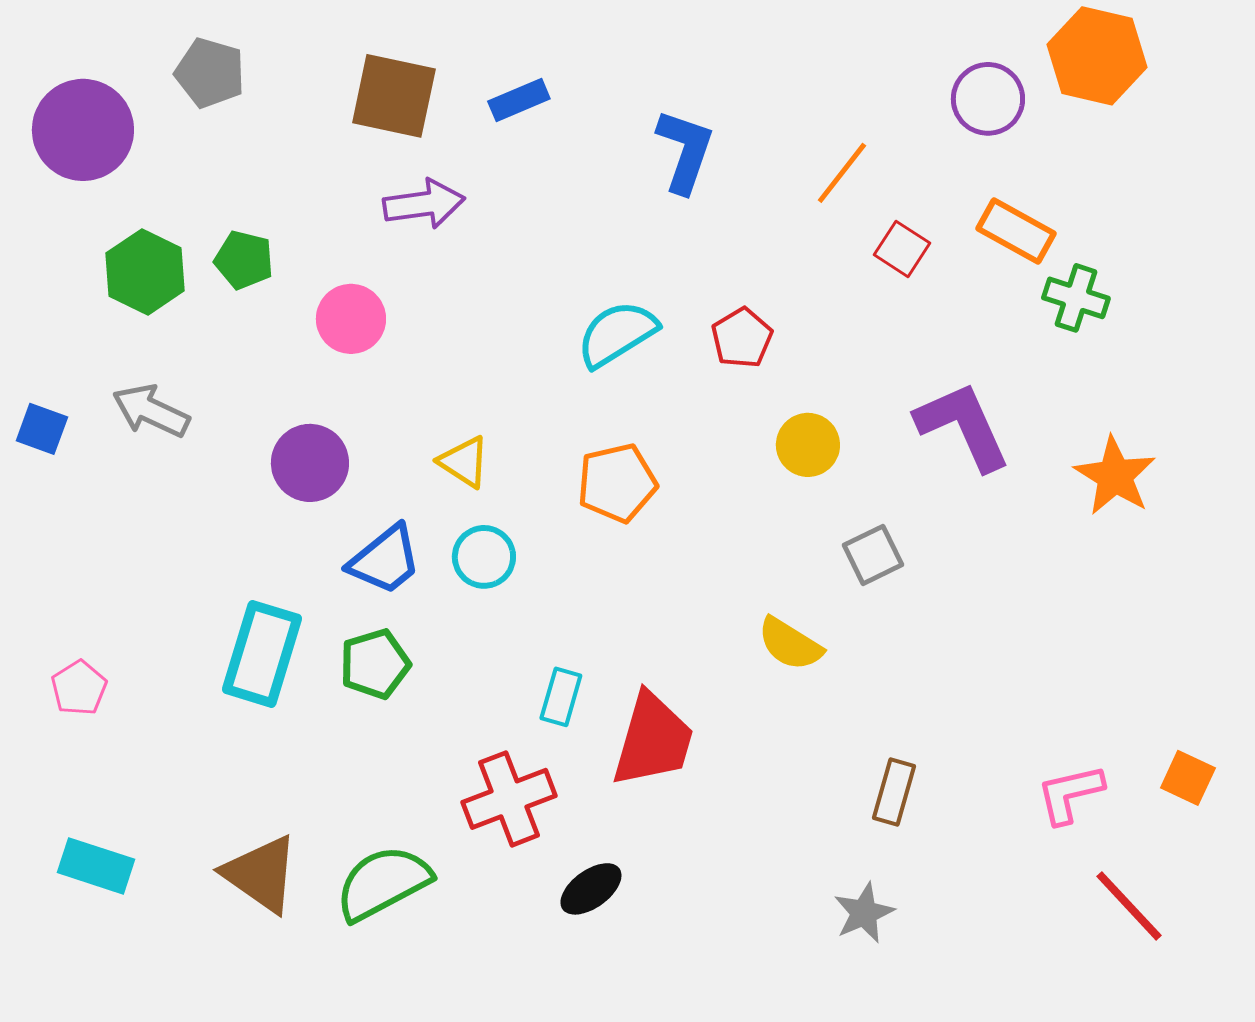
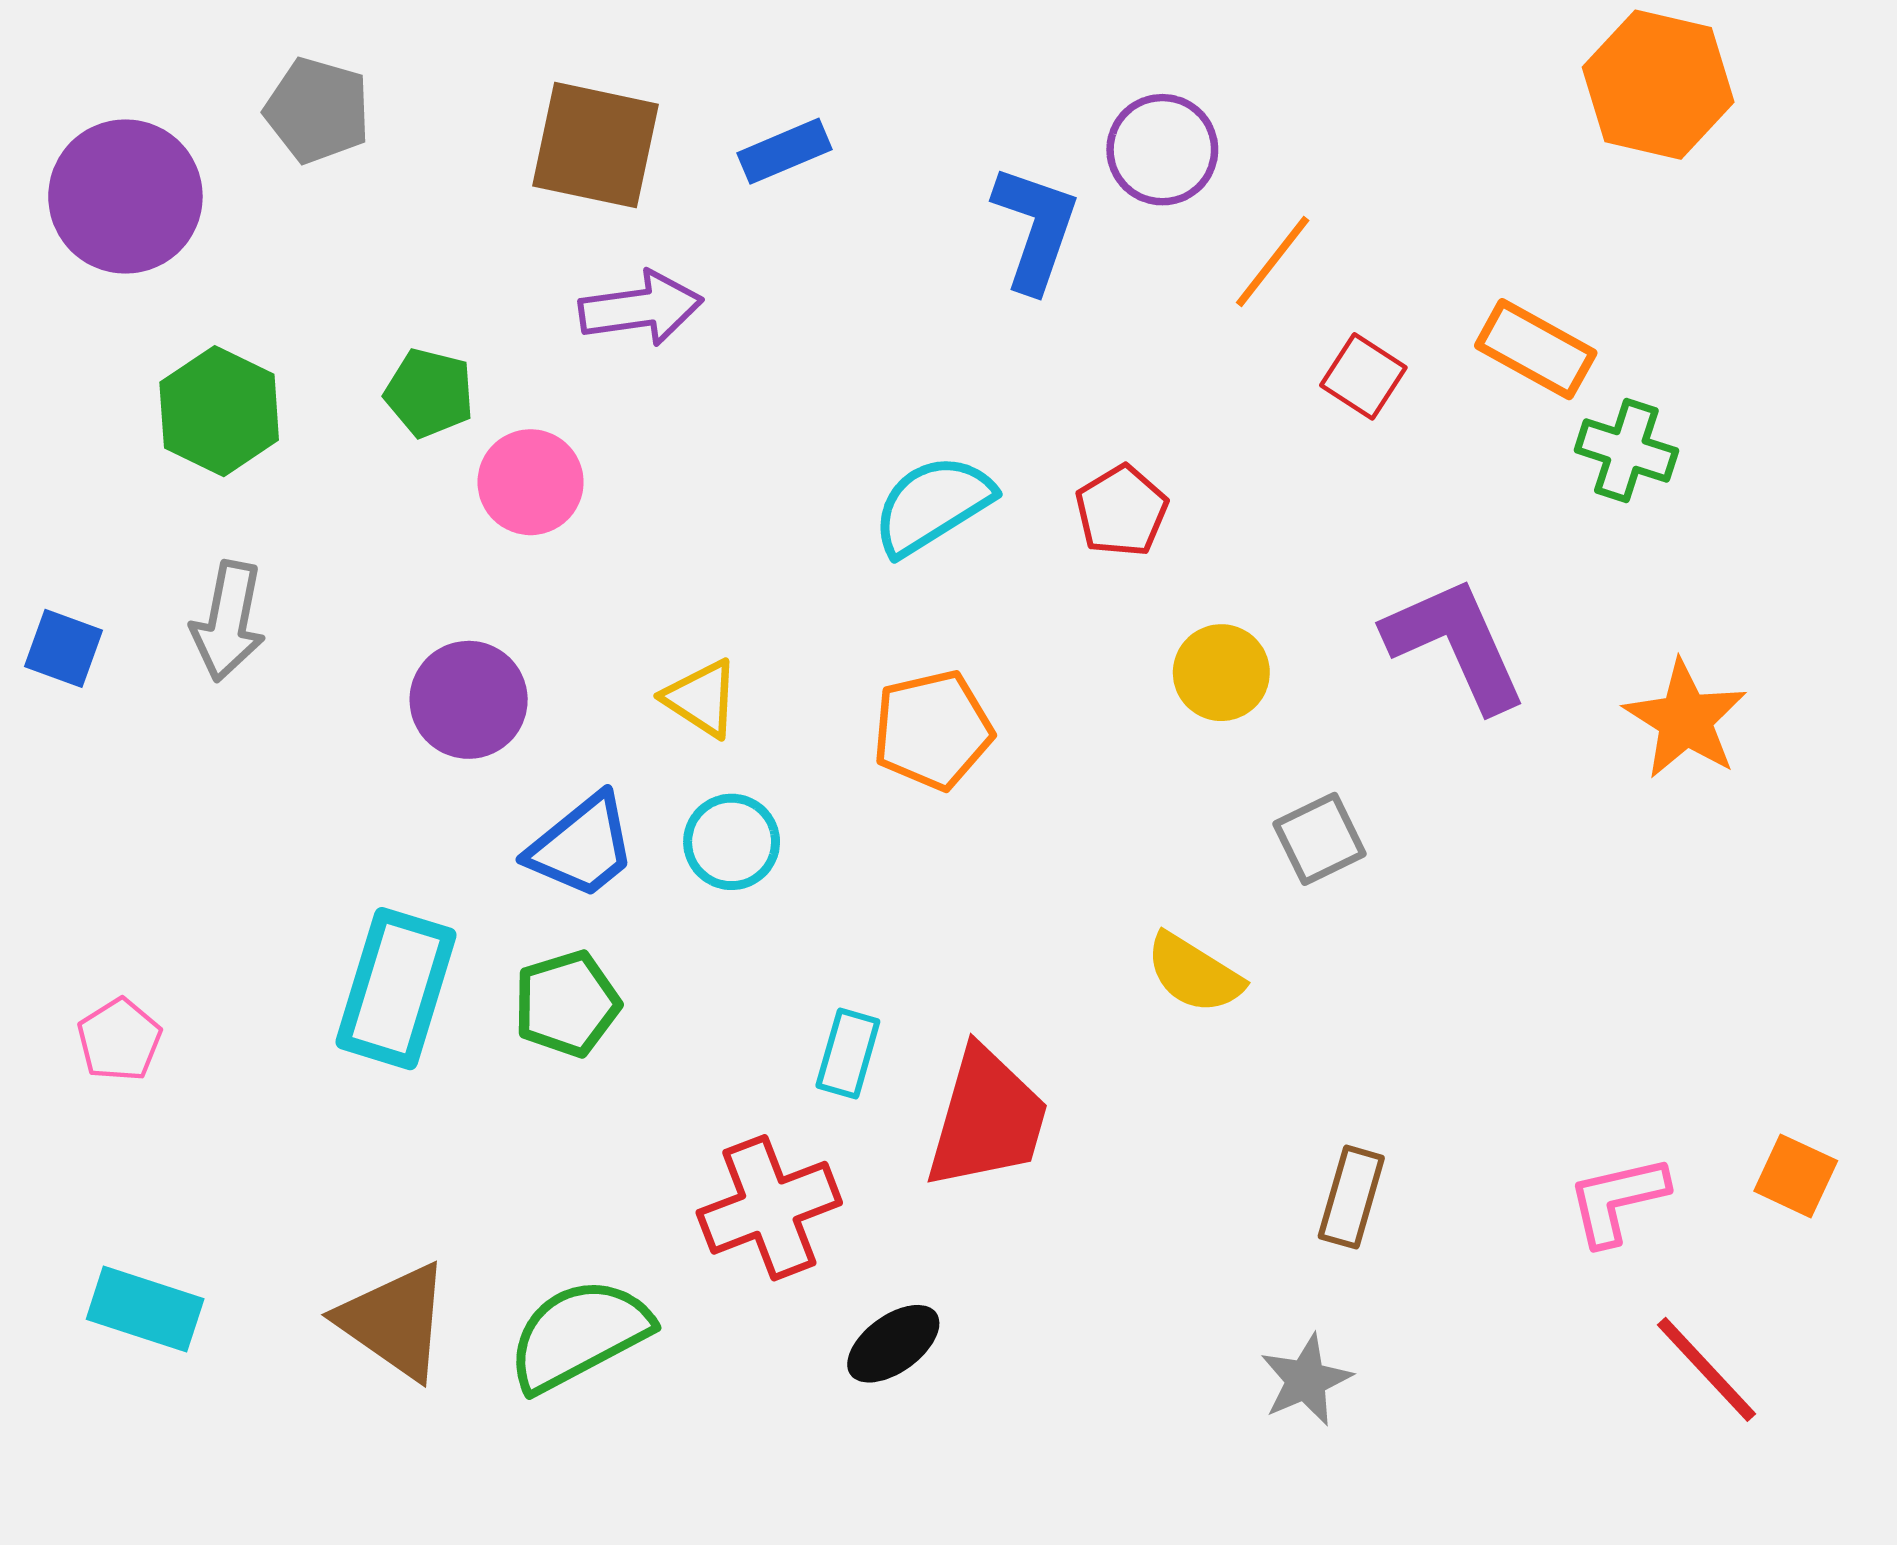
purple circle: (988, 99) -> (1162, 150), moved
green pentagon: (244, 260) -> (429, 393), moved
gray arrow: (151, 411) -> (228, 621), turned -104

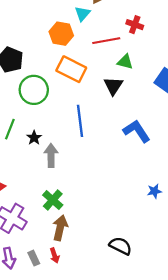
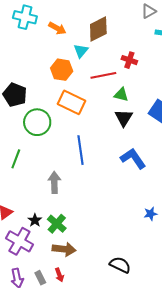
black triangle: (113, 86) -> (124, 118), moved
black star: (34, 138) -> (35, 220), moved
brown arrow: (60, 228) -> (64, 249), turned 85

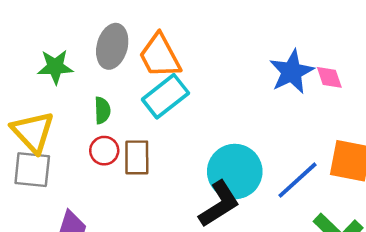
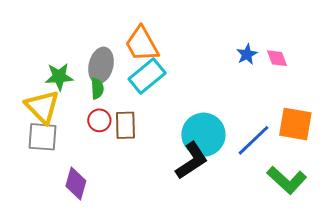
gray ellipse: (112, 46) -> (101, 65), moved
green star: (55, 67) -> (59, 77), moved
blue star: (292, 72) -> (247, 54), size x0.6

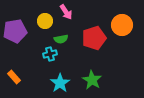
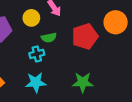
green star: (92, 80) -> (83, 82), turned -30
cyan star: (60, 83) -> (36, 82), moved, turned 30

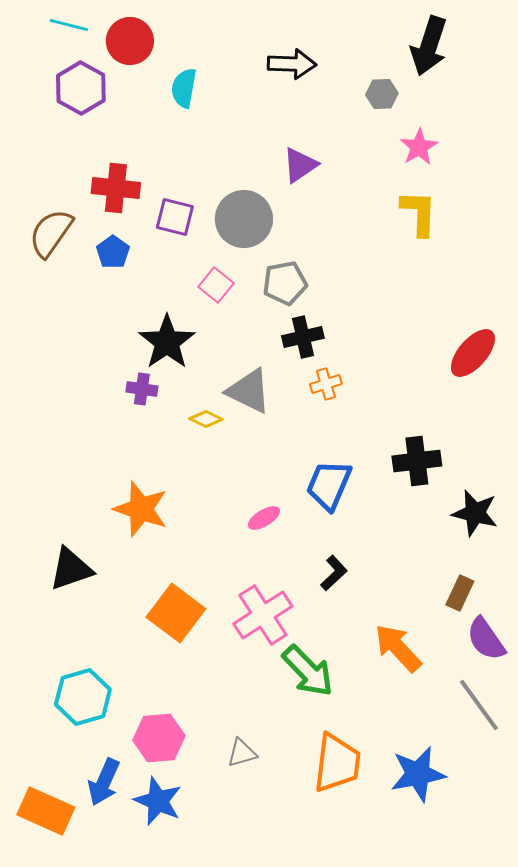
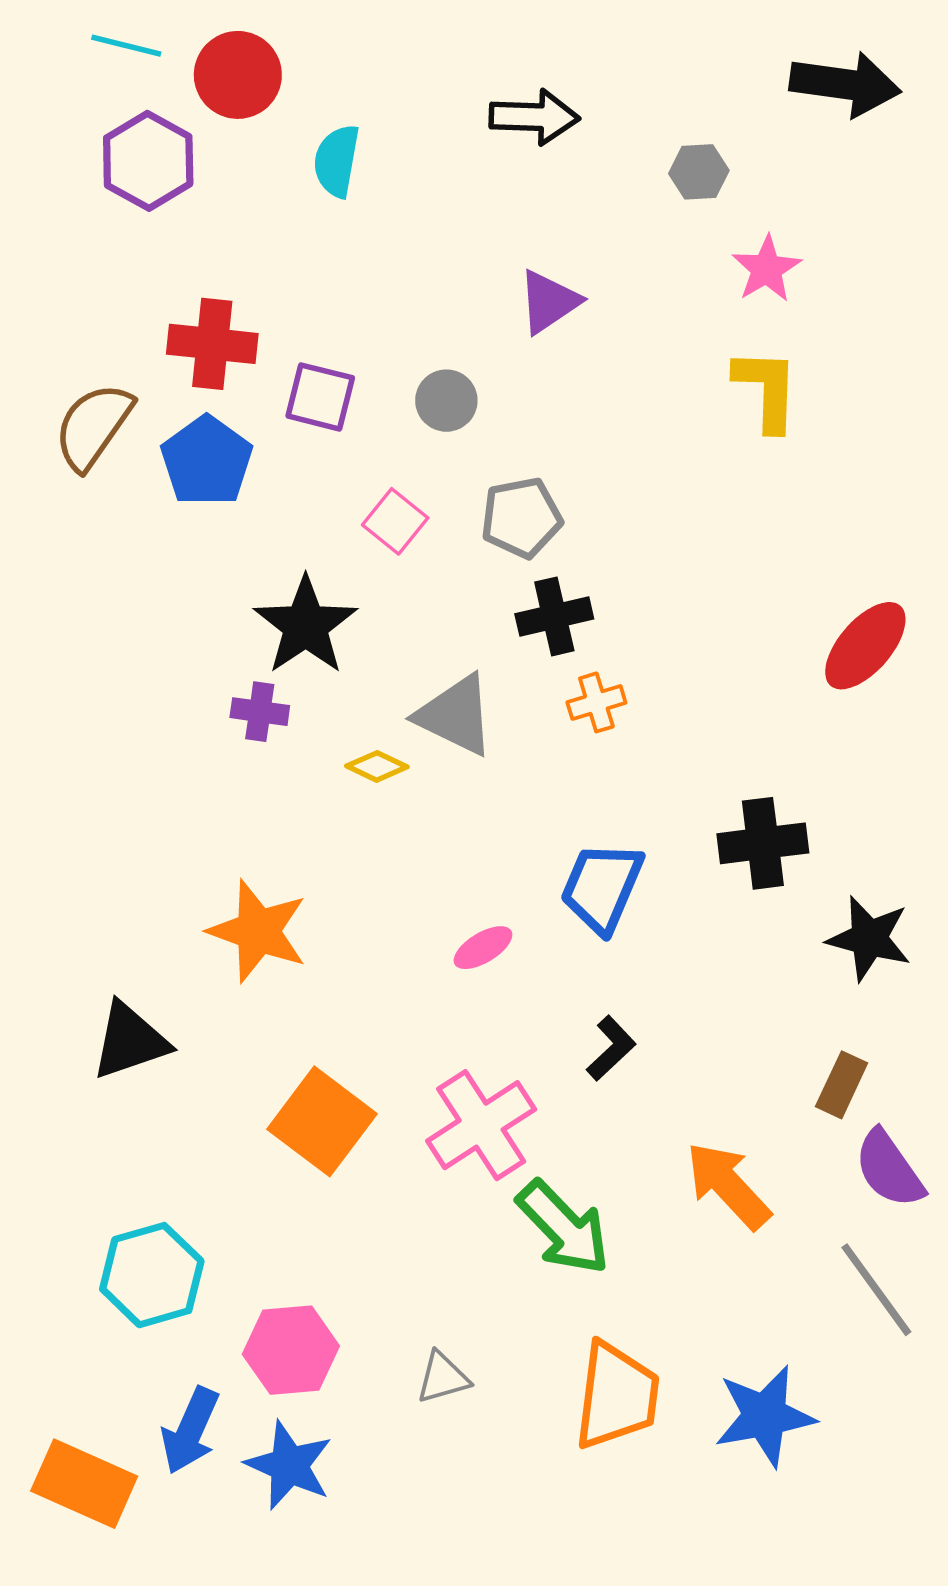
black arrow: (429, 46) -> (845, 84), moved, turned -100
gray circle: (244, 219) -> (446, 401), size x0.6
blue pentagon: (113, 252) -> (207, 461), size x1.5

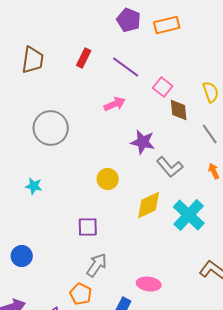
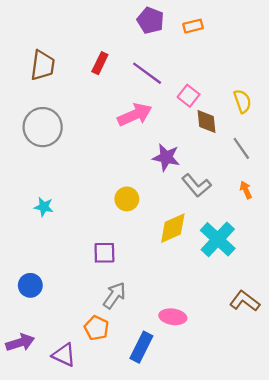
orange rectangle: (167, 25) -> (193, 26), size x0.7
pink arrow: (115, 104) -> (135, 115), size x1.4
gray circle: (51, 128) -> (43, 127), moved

— PROBLEM DETAILS —
Without the pictures, repeat the line with "green star: (55, 67) -> (59, 77), moved" and every line after it to the end of the listing, and nothing else.

— YOUR RESPONSE —
green star: (55, 67) -> (59, 77), moved
blue star: (292, 72) -> (247, 54), size x0.6

green star: (92, 80) -> (83, 82), turned -30
cyan star: (60, 83) -> (36, 82), moved, turned 30

black arrow: (429, 46) -> (845, 84), moved, turned -100
gray circle: (244, 219) -> (446, 401), size x0.6
blue pentagon: (113, 252) -> (207, 461), size x1.5

orange rectangle: (167, 25) -> (193, 26), size x0.7
pink arrow: (115, 104) -> (135, 115), size x1.4
gray circle: (51, 128) -> (43, 127), moved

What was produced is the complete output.